**Requirement**
Copy exactly the lines of the records below, and only those lines, beginning with the line that contains "D2: diode (A" and ending with the line that contains "R16: 100k (GND, N13) -> 68k (GND, N13)".

**Record excerpts**
◆ ◆ ◆
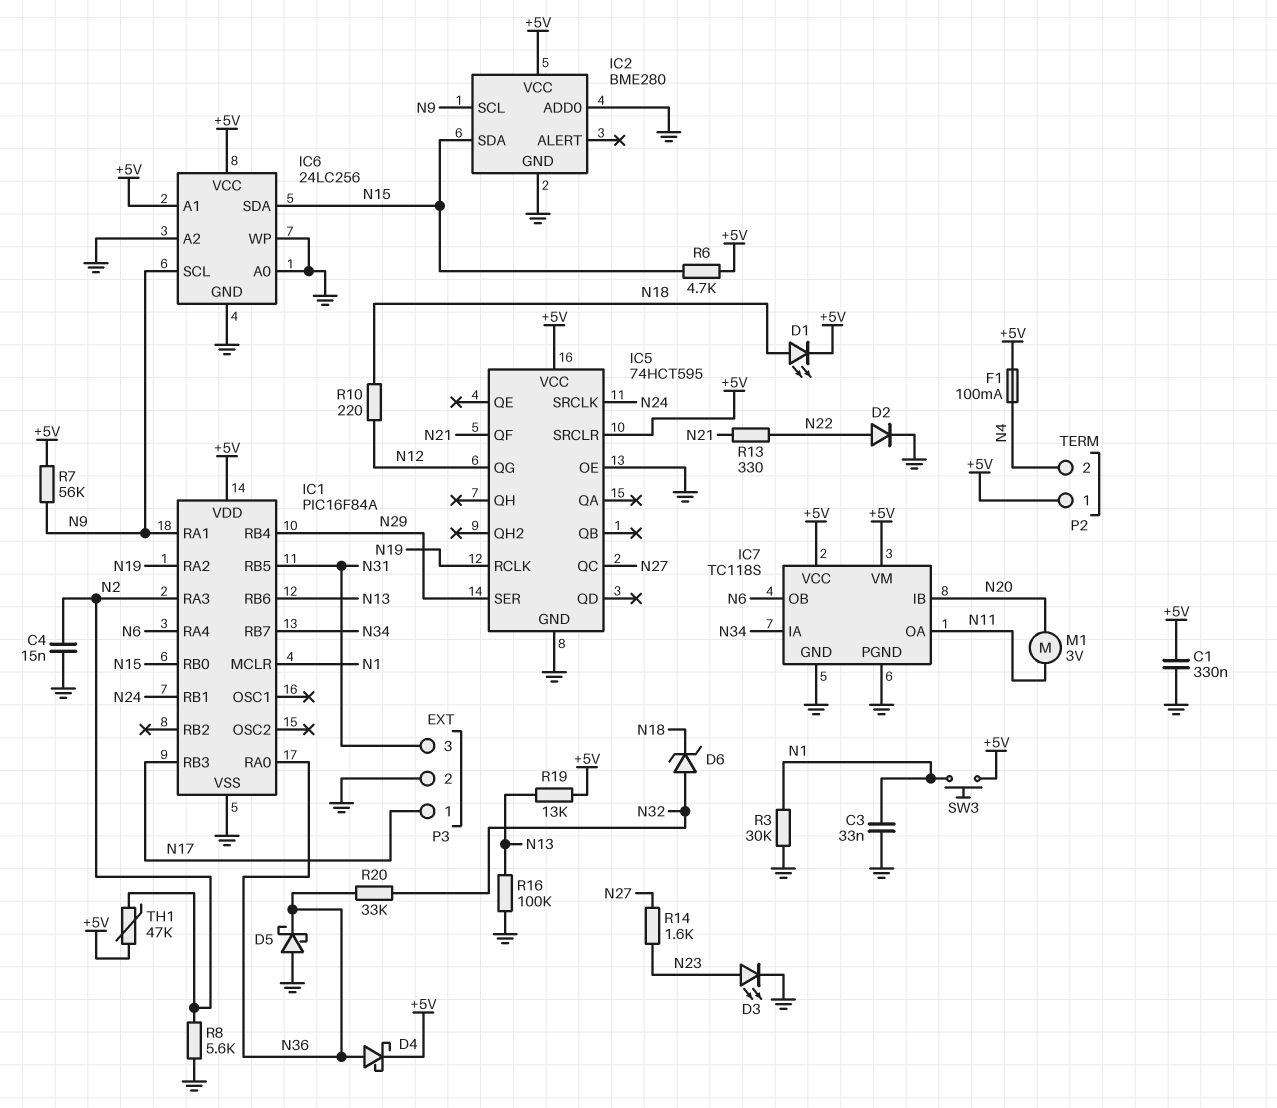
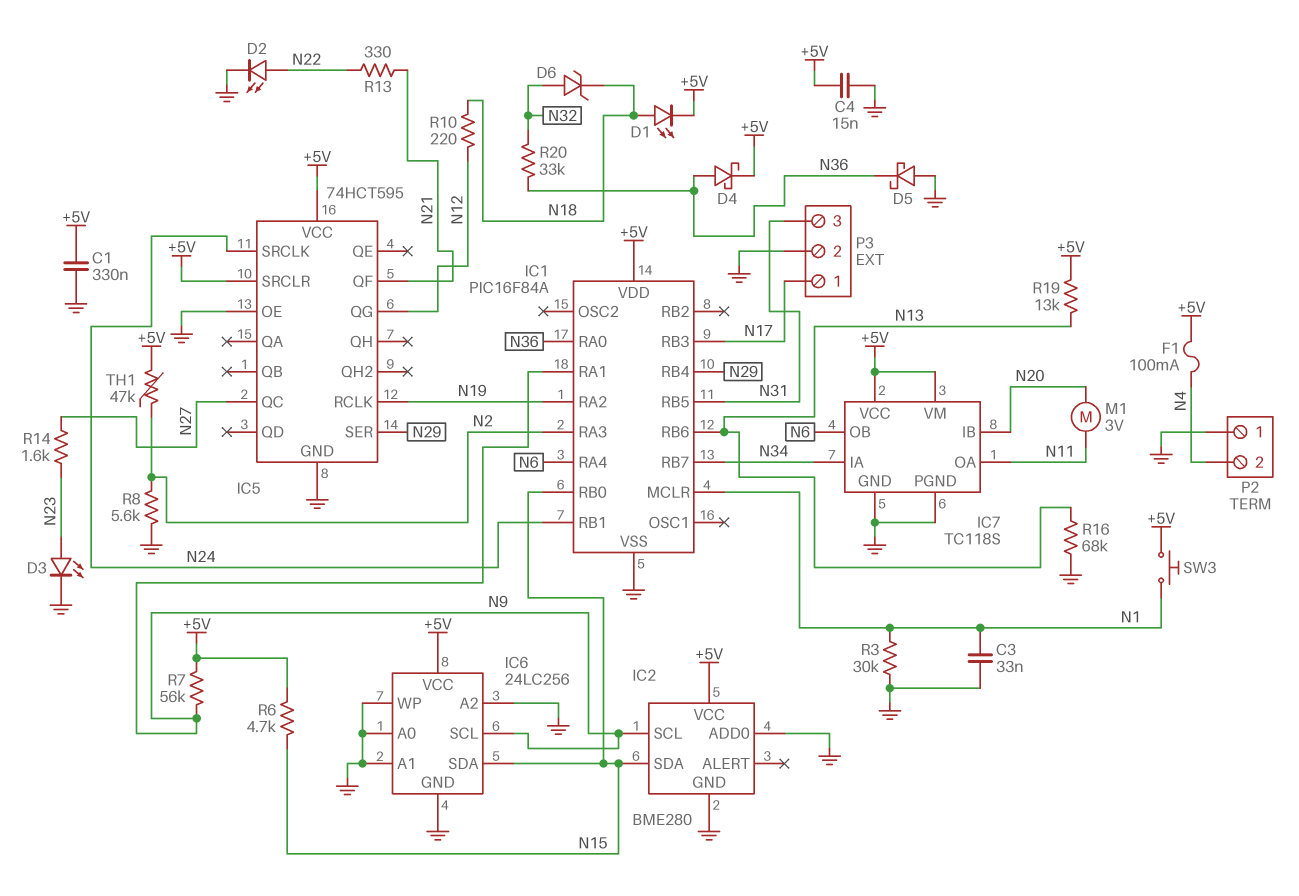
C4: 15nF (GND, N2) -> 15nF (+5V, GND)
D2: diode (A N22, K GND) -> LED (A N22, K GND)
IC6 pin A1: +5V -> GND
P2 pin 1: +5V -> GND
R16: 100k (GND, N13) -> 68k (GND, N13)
◆ ◆ ◆
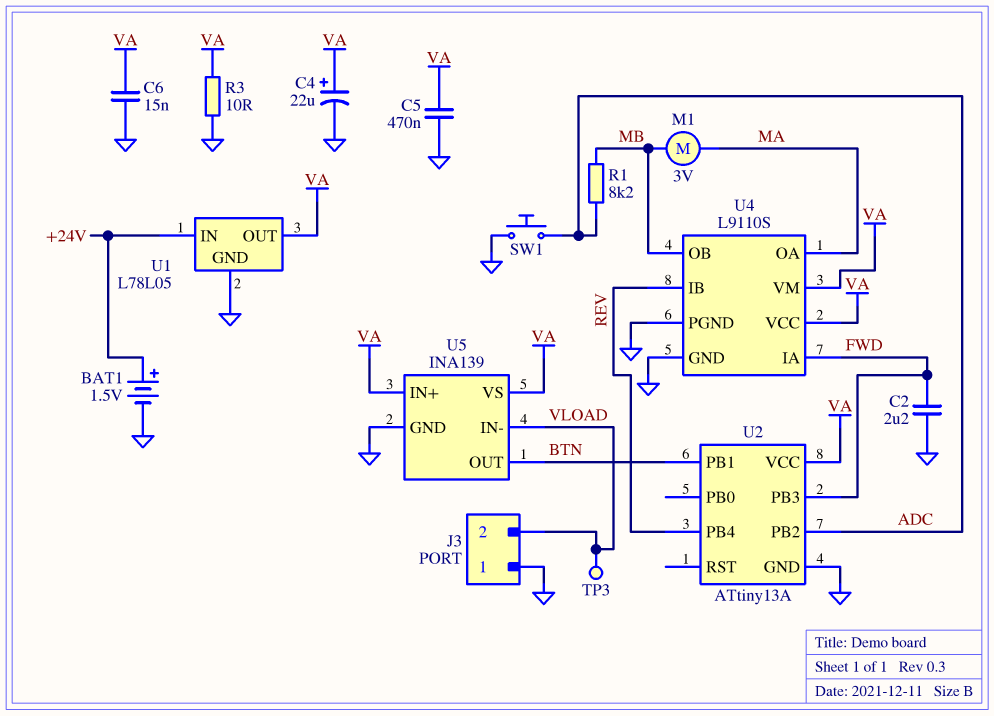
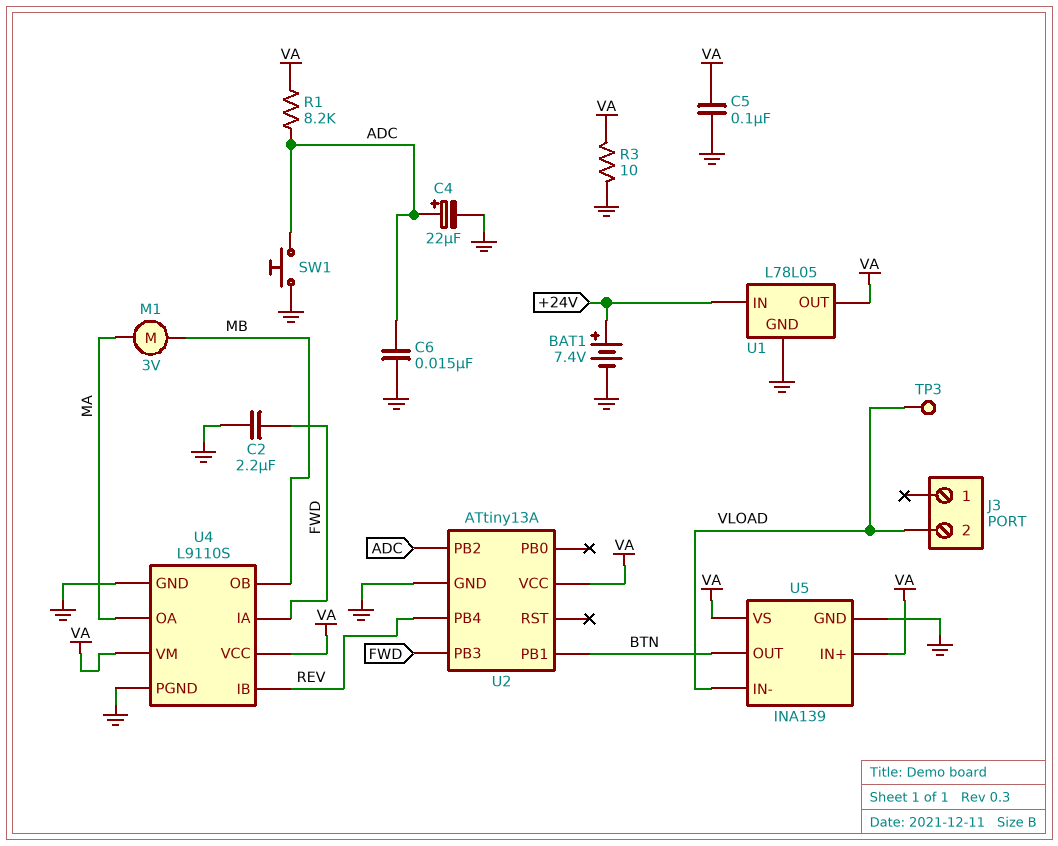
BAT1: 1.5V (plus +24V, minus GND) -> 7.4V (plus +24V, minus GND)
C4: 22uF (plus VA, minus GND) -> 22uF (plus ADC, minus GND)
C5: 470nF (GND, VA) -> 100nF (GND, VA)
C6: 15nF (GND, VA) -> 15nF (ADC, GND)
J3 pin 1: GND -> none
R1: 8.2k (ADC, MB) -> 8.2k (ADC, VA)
◆ ◆ ◆
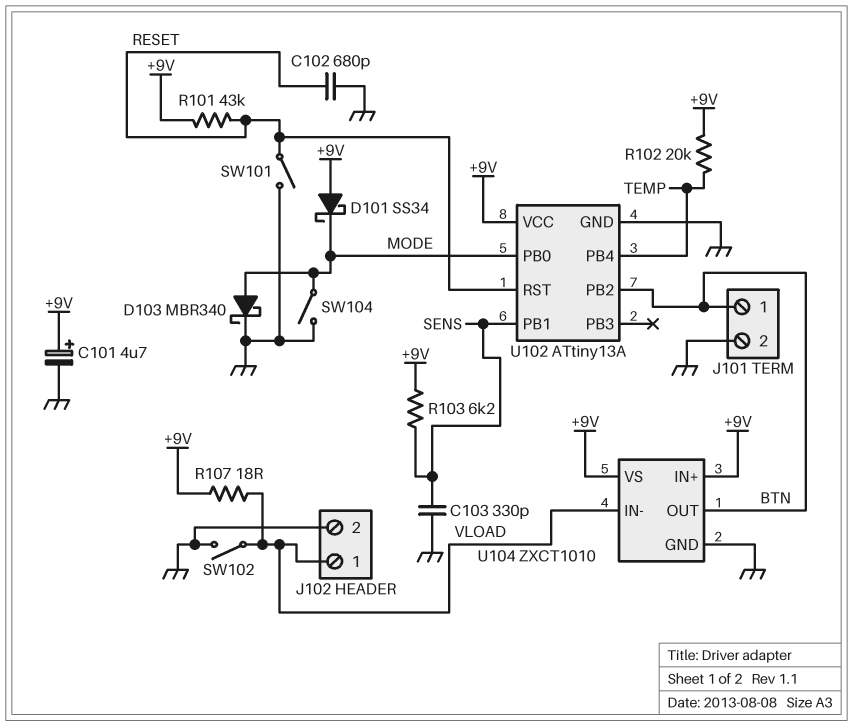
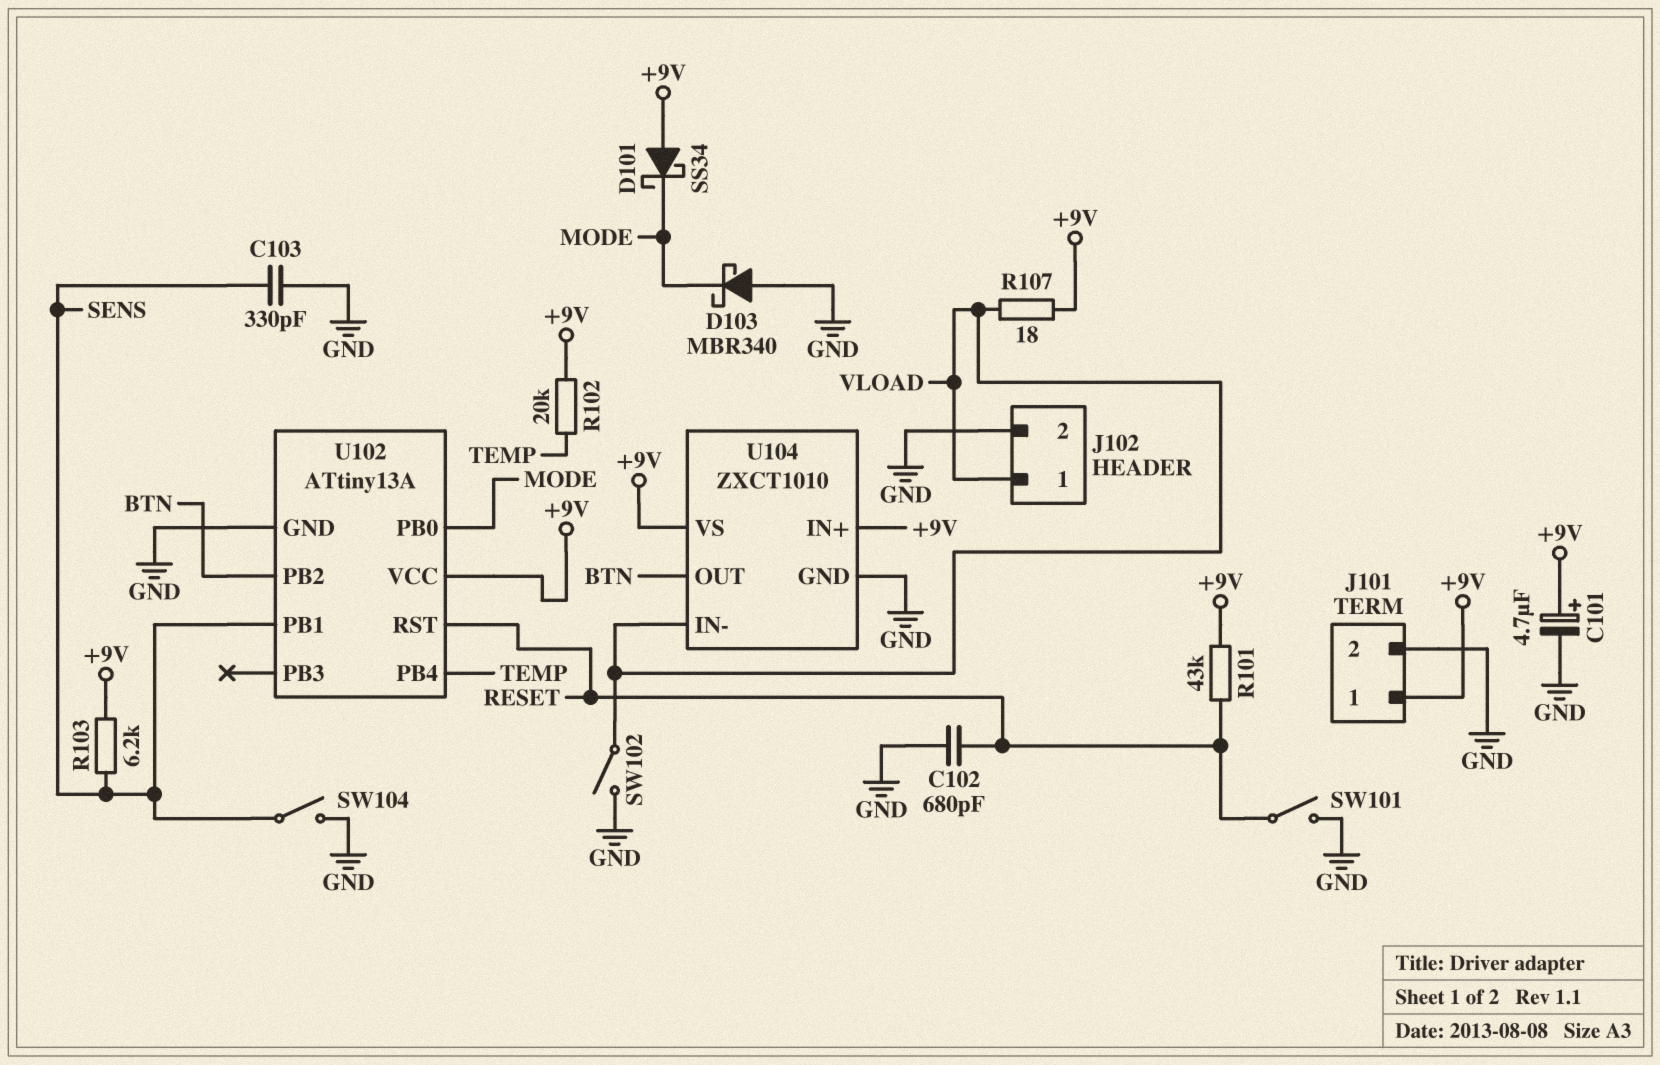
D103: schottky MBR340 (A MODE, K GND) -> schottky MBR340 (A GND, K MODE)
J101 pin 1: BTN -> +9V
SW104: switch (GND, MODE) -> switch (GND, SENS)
◆ ◆ ◆
**Task answer**
D2: diode (A N22, K GND) -> LED (A N22, K GND)
IC6 pin A1: +5V -> GND
P2 pin 1: +5V -> GND
R16: 100k (GND, N13) -> 68k (GND, N13)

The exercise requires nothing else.